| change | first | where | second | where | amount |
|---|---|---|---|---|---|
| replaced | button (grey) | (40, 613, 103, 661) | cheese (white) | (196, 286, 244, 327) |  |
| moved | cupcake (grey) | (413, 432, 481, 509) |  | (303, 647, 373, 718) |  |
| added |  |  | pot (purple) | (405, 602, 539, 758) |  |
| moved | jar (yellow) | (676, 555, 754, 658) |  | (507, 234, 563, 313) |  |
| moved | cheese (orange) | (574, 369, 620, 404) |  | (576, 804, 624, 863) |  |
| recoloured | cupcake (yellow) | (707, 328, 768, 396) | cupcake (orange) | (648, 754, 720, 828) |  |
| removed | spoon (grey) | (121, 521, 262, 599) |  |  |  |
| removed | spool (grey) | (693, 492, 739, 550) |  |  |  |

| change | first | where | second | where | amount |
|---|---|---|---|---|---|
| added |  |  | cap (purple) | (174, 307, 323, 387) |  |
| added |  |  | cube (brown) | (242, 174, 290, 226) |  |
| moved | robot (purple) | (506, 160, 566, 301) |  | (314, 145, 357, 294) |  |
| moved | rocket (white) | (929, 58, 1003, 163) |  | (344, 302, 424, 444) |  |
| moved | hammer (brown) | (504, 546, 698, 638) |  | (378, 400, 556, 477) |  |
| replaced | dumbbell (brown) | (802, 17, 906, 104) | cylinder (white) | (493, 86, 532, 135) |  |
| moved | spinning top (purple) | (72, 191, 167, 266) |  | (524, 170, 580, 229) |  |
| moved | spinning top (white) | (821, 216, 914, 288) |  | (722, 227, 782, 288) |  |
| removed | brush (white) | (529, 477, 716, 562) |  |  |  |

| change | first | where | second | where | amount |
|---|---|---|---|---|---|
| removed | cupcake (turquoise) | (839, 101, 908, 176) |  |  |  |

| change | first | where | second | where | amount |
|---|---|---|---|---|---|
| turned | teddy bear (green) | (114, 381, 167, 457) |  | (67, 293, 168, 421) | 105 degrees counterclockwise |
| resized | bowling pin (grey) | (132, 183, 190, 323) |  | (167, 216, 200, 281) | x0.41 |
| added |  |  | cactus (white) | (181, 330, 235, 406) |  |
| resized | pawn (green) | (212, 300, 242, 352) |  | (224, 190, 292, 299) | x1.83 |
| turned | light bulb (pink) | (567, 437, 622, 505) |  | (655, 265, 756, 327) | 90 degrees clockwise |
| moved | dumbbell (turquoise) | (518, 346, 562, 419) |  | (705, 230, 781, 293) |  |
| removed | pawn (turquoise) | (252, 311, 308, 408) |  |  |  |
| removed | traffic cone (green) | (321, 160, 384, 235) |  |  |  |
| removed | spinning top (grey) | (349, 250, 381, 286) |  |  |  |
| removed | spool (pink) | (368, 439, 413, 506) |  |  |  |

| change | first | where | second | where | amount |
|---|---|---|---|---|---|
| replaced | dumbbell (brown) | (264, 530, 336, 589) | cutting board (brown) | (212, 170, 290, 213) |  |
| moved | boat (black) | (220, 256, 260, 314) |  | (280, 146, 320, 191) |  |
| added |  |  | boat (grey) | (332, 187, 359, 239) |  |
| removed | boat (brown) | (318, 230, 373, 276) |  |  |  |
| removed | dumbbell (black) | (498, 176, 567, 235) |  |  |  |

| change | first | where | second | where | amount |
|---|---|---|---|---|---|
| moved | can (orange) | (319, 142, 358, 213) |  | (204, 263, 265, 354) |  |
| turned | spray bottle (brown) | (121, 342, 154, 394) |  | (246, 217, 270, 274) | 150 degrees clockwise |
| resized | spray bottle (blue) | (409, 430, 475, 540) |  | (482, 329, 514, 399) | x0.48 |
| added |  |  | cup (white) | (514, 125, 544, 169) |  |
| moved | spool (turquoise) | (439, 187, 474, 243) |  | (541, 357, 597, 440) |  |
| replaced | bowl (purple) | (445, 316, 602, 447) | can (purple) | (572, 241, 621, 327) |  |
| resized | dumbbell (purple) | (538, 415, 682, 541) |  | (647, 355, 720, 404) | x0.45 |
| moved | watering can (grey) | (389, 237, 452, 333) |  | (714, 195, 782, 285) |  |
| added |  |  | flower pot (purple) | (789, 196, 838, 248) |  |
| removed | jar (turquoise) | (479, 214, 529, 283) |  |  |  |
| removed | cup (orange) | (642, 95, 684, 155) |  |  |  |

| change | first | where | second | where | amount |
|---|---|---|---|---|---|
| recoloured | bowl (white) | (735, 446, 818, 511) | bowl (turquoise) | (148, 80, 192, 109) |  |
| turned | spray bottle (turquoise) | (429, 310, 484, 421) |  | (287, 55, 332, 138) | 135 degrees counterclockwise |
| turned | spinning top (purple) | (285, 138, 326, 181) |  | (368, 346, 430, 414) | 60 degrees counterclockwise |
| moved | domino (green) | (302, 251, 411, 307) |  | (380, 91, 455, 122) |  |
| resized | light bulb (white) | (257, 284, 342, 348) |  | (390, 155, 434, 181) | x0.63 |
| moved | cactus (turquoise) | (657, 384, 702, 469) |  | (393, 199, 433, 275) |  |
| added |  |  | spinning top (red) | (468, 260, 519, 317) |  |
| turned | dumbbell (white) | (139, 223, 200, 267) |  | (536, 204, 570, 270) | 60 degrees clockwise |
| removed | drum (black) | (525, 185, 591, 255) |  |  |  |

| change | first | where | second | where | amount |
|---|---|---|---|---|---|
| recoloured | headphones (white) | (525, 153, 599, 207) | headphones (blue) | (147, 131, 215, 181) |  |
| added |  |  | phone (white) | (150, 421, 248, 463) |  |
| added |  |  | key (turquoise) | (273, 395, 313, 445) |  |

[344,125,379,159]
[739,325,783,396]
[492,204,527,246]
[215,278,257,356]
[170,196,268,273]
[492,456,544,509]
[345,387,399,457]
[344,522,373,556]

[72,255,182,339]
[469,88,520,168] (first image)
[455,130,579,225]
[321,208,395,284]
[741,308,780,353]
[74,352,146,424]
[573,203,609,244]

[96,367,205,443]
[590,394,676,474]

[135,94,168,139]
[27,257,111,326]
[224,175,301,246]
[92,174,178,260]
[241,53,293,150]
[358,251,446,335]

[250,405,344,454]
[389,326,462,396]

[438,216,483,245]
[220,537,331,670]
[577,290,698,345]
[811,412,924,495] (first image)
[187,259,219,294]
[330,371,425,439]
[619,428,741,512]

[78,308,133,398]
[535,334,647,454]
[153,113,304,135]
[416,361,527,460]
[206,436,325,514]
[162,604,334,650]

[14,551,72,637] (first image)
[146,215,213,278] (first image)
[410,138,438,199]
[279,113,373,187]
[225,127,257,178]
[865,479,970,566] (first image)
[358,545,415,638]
────────────────────
What the task requires -> A faithful, complete copy of the entries above is required.

Answer to this exercise ->
| change | first | where | second | where | amount |
|---|---|---|---|---|---|
| replaced | button (grey) | (40, 613, 103, 661) | cheese (white) | (196, 286, 244, 327) |  |
| moved | cupcake (grey) | (413, 432, 481, 509) |  | (303, 647, 373, 718) |  |
| added |  |  | pot (purple) | (405, 602, 539, 758) |  |
| moved | jar (yellow) | (676, 555, 754, 658) |  | (507, 234, 563, 313) |  |
| moved | cheese (orange) | (574, 369, 620, 404) |  | (576, 804, 624, 863) |  |
| recoloured | cupcake (yellow) | (707, 328, 768, 396) | cupcake (orange) | (648, 754, 720, 828) |  |
| removed | spoon (grey) | (121, 521, 262, 599) |  |  |  |
| removed | spool (grey) | (693, 492, 739, 550) |  |  |  |

| change | first | where | second | where | amount |
|---|---|---|---|---|---|
| added |  |  | cap (purple) | (174, 307, 323, 387) |  |
| added |  |  | cube (brown) | (242, 174, 290, 226) |  |
| moved | robot (purple) | (506, 160, 566, 301) |  | (314, 145, 357, 294) |  |
| moved | rocket (white) | (929, 58, 1003, 163) |  | (344, 302, 424, 444) |  |
| moved | hammer (brown) | (504, 546, 698, 638) |  | (378, 400, 556, 477) |  |
| replaced | dumbbell (brown) | (802, 17, 906, 104) | cylinder (white) | (493, 86, 532, 135) |  |
| moved | spinning top (purple) | (72, 191, 167, 266) |  | (524, 170, 580, 229) |  |
| moved | spinning top (white) | (821, 216, 914, 288) |  | (722, 227, 782, 288) |  |
| removed | brush (white) | (529, 477, 716, 562) |  |  |  |

| change | first | where | second | where | amount |
|---|---|---|---|---|---|
| removed | cupcake (turquoise) | (839, 101, 908, 176) |  |  |  |

| change | first | where | second | where | amount |
|---|---|---|---|---|---|
| turned | teddy bear (green) | (114, 381, 167, 457) |  | (67, 293, 168, 421) | 105 degrees counterclockwise |
| resized | bowling pin (grey) | (132, 183, 190, 323) |  | (167, 216, 200, 281) | x0.41 |
| added |  |  | cactus (white) | (181, 330, 235, 406) |  |
| resized | pawn (green) | (212, 300, 242, 352) |  | (224, 190, 292, 299) | x1.83 |
| turned | light bulb (pink) | (567, 437, 622, 505) |  | (655, 265, 756, 327) | 90 degrees clockwise |
| moved | dumbbell (turquoise) | (518, 346, 562, 419) |  | (705, 230, 781, 293) |  |
| removed | pawn (turquoise) | (252, 311, 308, 408) |  |  |  |
| removed | traffic cone (green) | (321, 160, 384, 235) |  |  |  |
| removed | spinning top (grey) | (349, 250, 381, 286) |  |  |  |
| removed | spool (pink) | (368, 439, 413, 506) |  |  |  |

| change | first | where | second | where | amount |
|---|---|---|---|---|---|
| replaced | dumbbell (brown) | (264, 530, 336, 589) | cutting board (brown) | (212, 170, 290, 213) |  |
| moved | boat (black) | (220, 256, 260, 314) |  | (280, 146, 320, 191) |  |
| added |  |  | boat (grey) | (332, 187, 359, 239) |  |
| removed | boat (brown) | (318, 230, 373, 276) |  |  |  |
| removed | dumbbell (black) | (498, 176, 567, 235) |  |  |  |

| change | first | where | second | where | amount |
|---|---|---|---|---|---|
| moved | can (orange) | (319, 142, 358, 213) |  | (204, 263, 265, 354) |  |
| turned | spray bottle (brown) | (121, 342, 154, 394) |  | (246, 217, 270, 274) | 150 degrees clockwise |
| resized | spray bottle (blue) | (409, 430, 475, 540) |  | (482, 329, 514, 399) | x0.48 |
| added |  |  | cup (white) | (514, 125, 544, 169) |  |
| moved | spool (turquoise) | (439, 187, 474, 243) |  | (541, 357, 597, 440) |  |
| replaced | bowl (purple) | (445, 316, 602, 447) | can (purple) | (572, 241, 621, 327) |  |
| resized | dumbbell (purple) | (538, 415, 682, 541) |  | (647, 355, 720, 404) | x0.45 |
| moved | watering can (grey) | (389, 237, 452, 333) |  | (714, 195, 782, 285) |  |
| added |  |  | flower pot (purple) | (789, 196, 838, 248) |  |
| removed | jar (turquoise) | (479, 214, 529, 283) |  |  |  |
| removed | cup (orange) | (642, 95, 684, 155) |  |  |  |

| change | first | where | second | where | amount |
|---|---|---|---|---|---|
| recoloured | bowl (white) | (735, 446, 818, 511) | bowl (turquoise) | (148, 80, 192, 109) |  |
| turned | spray bottle (turquoise) | (429, 310, 484, 421) |  | (287, 55, 332, 138) | 135 degrees counterclockwise |
| turned | spinning top (purple) | (285, 138, 326, 181) |  | (368, 346, 430, 414) | 60 degrees counterclockwise |
| moved | domino (green) | (302, 251, 411, 307) |  | (380, 91, 455, 122) |  |
| resized | light bulb (white) | (257, 284, 342, 348) |  | (390, 155, 434, 181) | x0.63 |
| moved | cactus (turquoise) | (657, 384, 702, 469) |  | (393, 199, 433, 275) |  |
| added |  |  | spinning top (red) | (468, 260, 519, 317) |  |
| turned | dumbbell (white) | (139, 223, 200, 267) |  | (536, 204, 570, 270) | 60 degrees clockwise |
| removed | drum (black) | (525, 185, 591, 255) |  |  |  |

| change | first | where | second | where | amount |
|---|---|---|---|---|---|
| recoloured | headphones (white) | (525, 153, 599, 207) | headphones (blue) | (147, 131, 215, 181) |  |
| added |  |  | phone (white) | (150, 421, 248, 463) |  |
| added |  |  | key (turquoise) | (273, 395, 313, 445) |  |

[344,125,379,159]
[739,325,783,396]
[492,204,527,246]
[215,278,257,356]
[170,196,268,273]
[492,456,544,509]
[345,387,399,457]
[344,522,373,556]

[72,255,182,339]
[469,88,520,168] (first image)
[455,130,579,225]
[321,208,395,284]
[741,308,780,353]
[74,352,146,424]
[573,203,609,244]

[96,367,205,443]
[590,394,676,474]

[135,94,168,139]
[27,257,111,326]
[224,175,301,246]
[92,174,178,260]
[241,53,293,150]
[358,251,446,335]

[250,405,344,454]
[389,326,462,396]

[438,216,483,245]
[220,537,331,670]
[577,290,698,345]
[811,412,924,495] (first image)
[187,259,219,294]
[330,371,425,439]
[619,428,741,512]

[78,308,133,398]
[535,334,647,454]
[153,113,304,135]
[416,361,527,460]
[206,436,325,514]
[162,604,334,650]

[14,551,72,637] (first image)
[146,215,213,278] (first image)
[410,138,438,199]
[279,113,373,187]
[225,127,257,178]
[865,479,970,566] (first image)
[358,545,415,638]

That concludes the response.